• [WORK INSTRUCTIONS]: Copy out the entries that follow. Leave none out.

-------- TASK DATA --------

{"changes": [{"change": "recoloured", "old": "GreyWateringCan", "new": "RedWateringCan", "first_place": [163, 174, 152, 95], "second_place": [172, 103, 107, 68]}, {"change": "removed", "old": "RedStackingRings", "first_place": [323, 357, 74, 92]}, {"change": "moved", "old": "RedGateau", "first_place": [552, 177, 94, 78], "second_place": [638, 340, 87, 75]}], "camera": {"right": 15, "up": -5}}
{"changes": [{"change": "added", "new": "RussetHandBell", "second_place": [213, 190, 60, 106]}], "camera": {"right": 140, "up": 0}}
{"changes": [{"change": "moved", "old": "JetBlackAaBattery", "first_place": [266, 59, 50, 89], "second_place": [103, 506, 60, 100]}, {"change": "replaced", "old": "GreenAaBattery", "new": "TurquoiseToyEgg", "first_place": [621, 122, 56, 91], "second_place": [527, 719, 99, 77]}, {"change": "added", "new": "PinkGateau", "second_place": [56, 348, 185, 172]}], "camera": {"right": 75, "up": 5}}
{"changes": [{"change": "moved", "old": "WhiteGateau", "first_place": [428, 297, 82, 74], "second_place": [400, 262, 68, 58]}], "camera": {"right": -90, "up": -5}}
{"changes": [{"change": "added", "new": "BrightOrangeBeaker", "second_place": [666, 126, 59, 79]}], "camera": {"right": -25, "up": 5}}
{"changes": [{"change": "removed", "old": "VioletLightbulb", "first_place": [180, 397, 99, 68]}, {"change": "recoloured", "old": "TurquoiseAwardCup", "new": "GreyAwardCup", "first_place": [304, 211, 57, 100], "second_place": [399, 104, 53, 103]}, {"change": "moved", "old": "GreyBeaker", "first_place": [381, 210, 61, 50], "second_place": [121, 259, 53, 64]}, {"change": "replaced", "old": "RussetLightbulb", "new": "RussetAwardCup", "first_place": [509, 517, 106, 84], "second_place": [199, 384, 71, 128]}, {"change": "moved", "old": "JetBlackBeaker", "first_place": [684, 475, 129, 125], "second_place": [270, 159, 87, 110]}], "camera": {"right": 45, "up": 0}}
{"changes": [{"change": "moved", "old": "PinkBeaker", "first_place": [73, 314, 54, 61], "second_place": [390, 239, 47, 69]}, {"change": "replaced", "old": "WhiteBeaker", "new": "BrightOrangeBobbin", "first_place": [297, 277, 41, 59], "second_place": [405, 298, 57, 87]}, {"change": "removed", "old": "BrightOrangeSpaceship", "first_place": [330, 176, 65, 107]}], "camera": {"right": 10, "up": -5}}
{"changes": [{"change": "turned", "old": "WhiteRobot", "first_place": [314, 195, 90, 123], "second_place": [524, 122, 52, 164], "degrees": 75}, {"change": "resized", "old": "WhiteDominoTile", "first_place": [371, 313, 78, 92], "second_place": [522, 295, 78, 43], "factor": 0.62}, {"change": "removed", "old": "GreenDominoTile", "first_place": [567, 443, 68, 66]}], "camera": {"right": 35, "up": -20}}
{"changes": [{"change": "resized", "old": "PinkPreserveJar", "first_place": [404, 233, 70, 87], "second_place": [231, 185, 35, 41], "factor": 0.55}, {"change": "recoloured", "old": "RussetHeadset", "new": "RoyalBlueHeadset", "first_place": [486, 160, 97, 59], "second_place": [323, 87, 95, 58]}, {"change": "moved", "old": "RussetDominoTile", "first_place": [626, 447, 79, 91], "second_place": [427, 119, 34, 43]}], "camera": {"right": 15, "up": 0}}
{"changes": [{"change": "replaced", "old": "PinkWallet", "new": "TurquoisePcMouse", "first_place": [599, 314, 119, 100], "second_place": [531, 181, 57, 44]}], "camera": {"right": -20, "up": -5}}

--------

• [WRITTEN RESPONSE]:
{"changes": [{"change": "recoloured", "old": "GreyWateringCan", "new": "RedWateringCan", "first_place": [163, 174, 152, 95], "second_place": [172, 103, 107, 68]}, {"change": "removed", "old": "RedStackingRings", "first_place": [323, 357, 74, 92]}, {"change": "moved", "old": "RedGateau", "first_place": [552, 177, 94, 78], "second_place": [638, 340, 87, 75]}], "camera": {"right": 15, "up": -5}}
{"changes": [{"change": "added", "new": "RussetHandBell", "second_place": [213, 190, 60, 106]}], "camera": {"right": 140, "up": 0}}
{"changes": [{"change": "moved", "old": "JetBlackAaBattery", "first_place": [266, 59, 50, 89], "second_place": [103, 506, 60, 100]}, {"change": "replaced", "old": "GreenAaBattery", "new": "TurquoiseToyEgg", "first_place": [621, 122, 56, 91], "second_place": [527, 719, 99, 77]}, {"change": "added", "new": "PinkGateau", "second_place": [56, 348, 185, 172]}], "camera": {"right": 75, "up": 5}}
{"changes": [{"change": "moved", "old": "WhiteGateau", "first_place": [428, 297, 82, 74], "second_place": [400, 262, 68, 58]}], "camera": {"right": -90, "up": -5}}
{"changes": [{"change": "added", "new": "BrightOrangeBeaker", "second_place": [666, 126, 59, 79]}], "camera": {"right": -25, "up": 5}}
{"changes": [{"change": "removed", "old": "VioletLightbulb", "first_place": [180, 397, 99, 68]}, {"change": "recoloured", "old": "TurquoiseAwardCup", "new": "GreyAwardCup", "first_place": [304, 211, 57, 100], "second_place": [399, 104, 53, 103]}, {"change": "moved", "old": "GreyBeaker", "first_place": [381, 210, 61, 50], "second_place": [121, 259, 53, 64]}, {"change": "replaced", "old": "RussetLightbulb", "new": "RussetAwardCup", "first_place": [509, 517, 106, 84], "second_place": [199, 384, 71, 128]}, {"change": "moved", "old": "JetBlackBeaker", "first_place": [684, 475, 129, 125], "second_place": [270, 159, 87, 110]}], "camera": {"right": 45, "up": 0}}
{"changes": [{"change": "moved", "old": "PinkBeaker", "first_place": [73, 314, 54, 61], "second_place": [390, 239, 47, 69]}, {"change": "replaced", "old": "WhiteBeaker", "new": "BrightOrangeBobbin", "first_place": [297, 277, 41, 59], "second_place": [405, 298, 57, 87]}, {"change": "removed", "old": "BrightOrangeSpaceship", "first_place": [330, 176, 65, 107]}], "camera": {"right": 10, "up": -5}}
{"changes": [{"change": "turned", "old": "WhiteRobot", "first_place": [314, 195, 90, 123], "second_place": [524, 122, 52, 164], "degrees": 75}, {"change": "resized", "old": "WhiteDominoTile", "first_place": [371, 313, 78, 92], "second_place": [522, 295, 78, 43], "factor": 0.62}, {"change": "removed", "old": "GreenDominoTile", "first_place": [567, 443, 68, 66]}], "camera": {"right": 35, "up": -20}}
{"changes": [{"change": "resized", "old": "PinkPreserveJar", "first_place": [404, 233, 70, 87], "second_place": [231, 185, 35, 41], "factor": 0.55}, {"change": "recoloured", "old": "RussetHeadset", "new": "RoyalBlueHeadset", "first_place": [486, 160, 97, 59], "second_place": [323, 87, 95, 58]}, {"change": "moved", "old": "RussetDominoTile", "first_place": [626, 447, 79, 91], "second_place": [427, 119, 34, 43]}], "camera": {"right": 15, "up": 0}}
{"changes": [{"change": "replaced", "old": "PinkWallet", "new": "TurquoisePcMouse", "first_place": [599, 314, 119, 100], "second_place": [531, 181, 57, 44]}], "camera": {"right": -20, "up": -5}}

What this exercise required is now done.